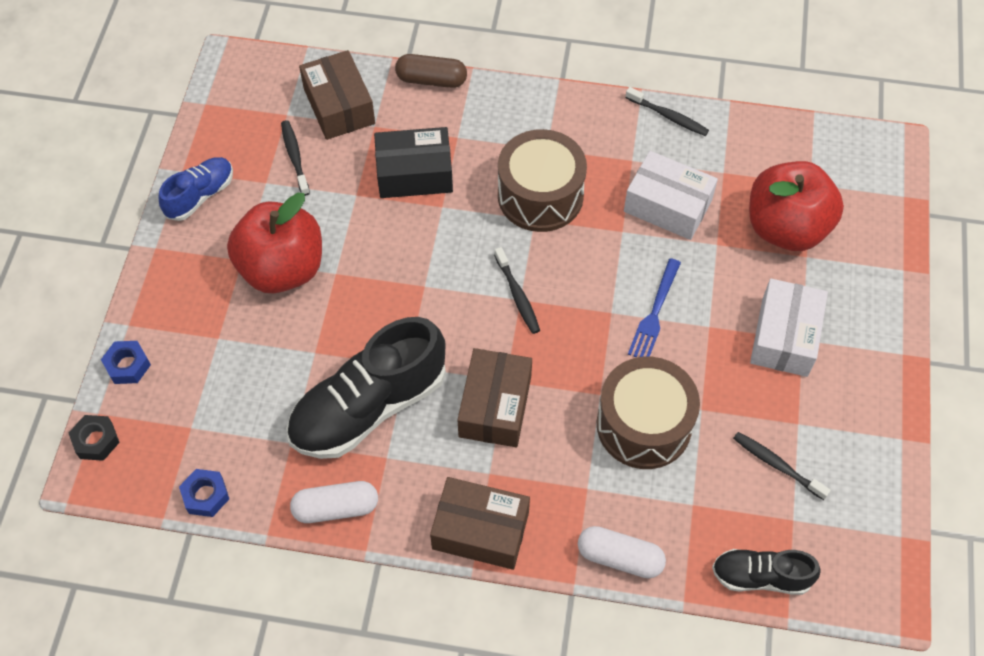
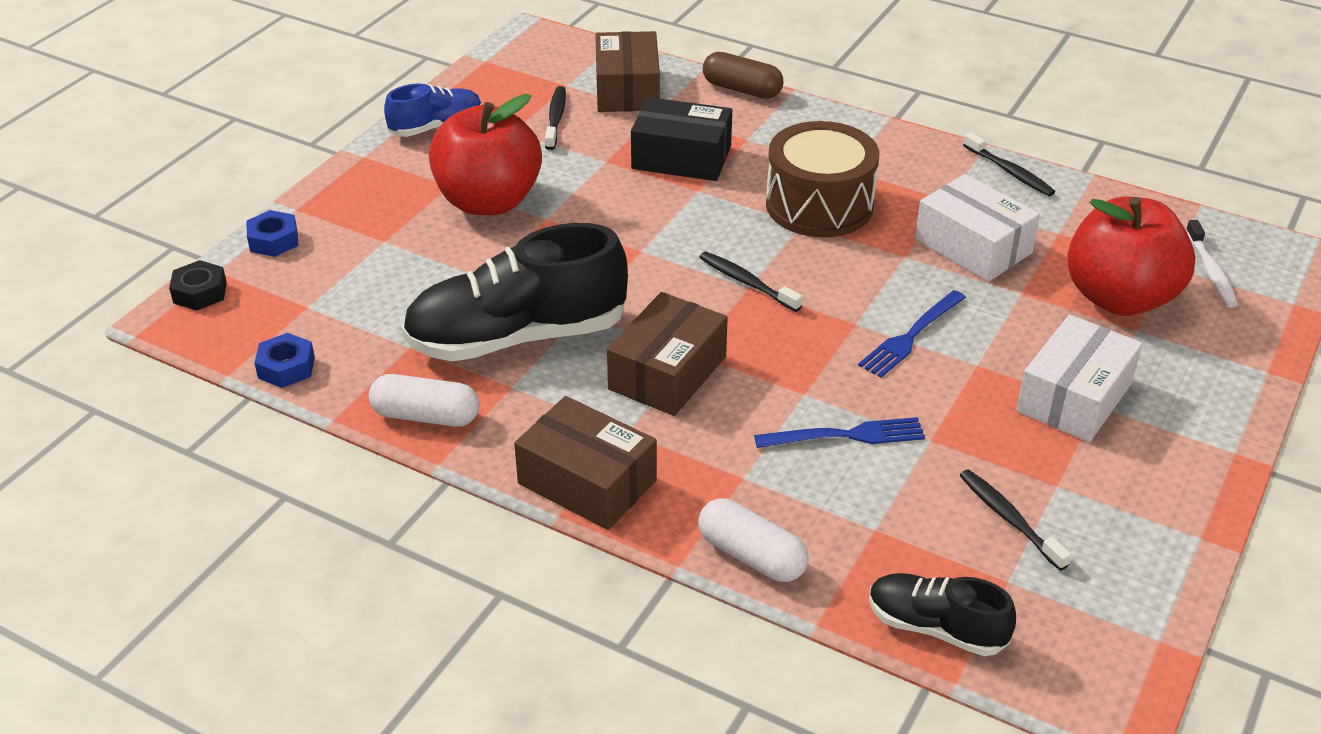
camera: 20 degrees right, 20 degrees down
(517, 295) = (747, 282): black toothbrush -> black toothbrush turned 135 degrees clockwise
(644, 425) = (847, 435): brown drum -> blue fork
(840, 181) = (1210, 271): none -> white toothbrush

- TASK OBJECTIVE -
Return the final stretch of the listing exactly, starting with the line that contains "(644, 425) = (847, 435): brown" and ending with the last line.

- SOLUTION BELOW -
(644, 425) = (847, 435): brown drum -> blue fork
(840, 181) = (1210, 271): none -> white toothbrush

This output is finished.